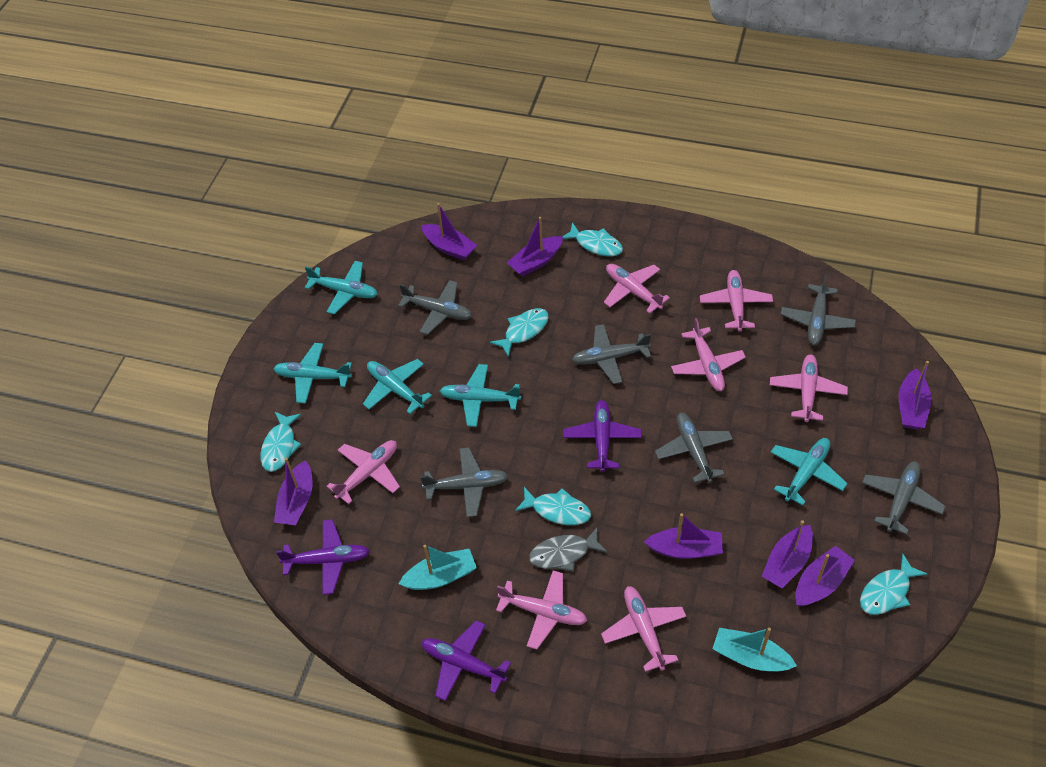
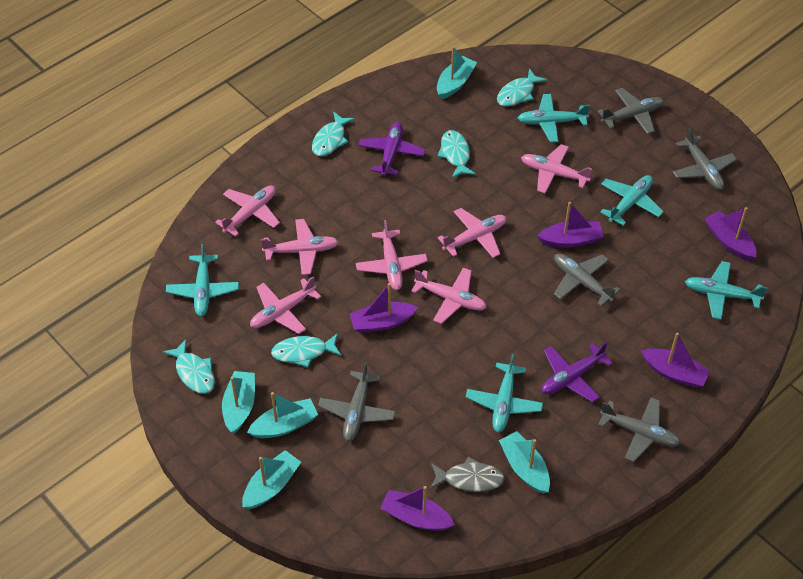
grey plane: 6 -> 5
purple boat: 7 -> 5
purple plane: 3 -> 2
turquoise boat: 2 -> 5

• • •

TASK: Your task is to extract the lines running from the one with "purple boat: 7 -> 5" to the end of the material, inclusive, copying each exactly and adding nothing.

TASK OUTPUT:
purple boat: 7 -> 5
purple plane: 3 -> 2
turquoise boat: 2 -> 5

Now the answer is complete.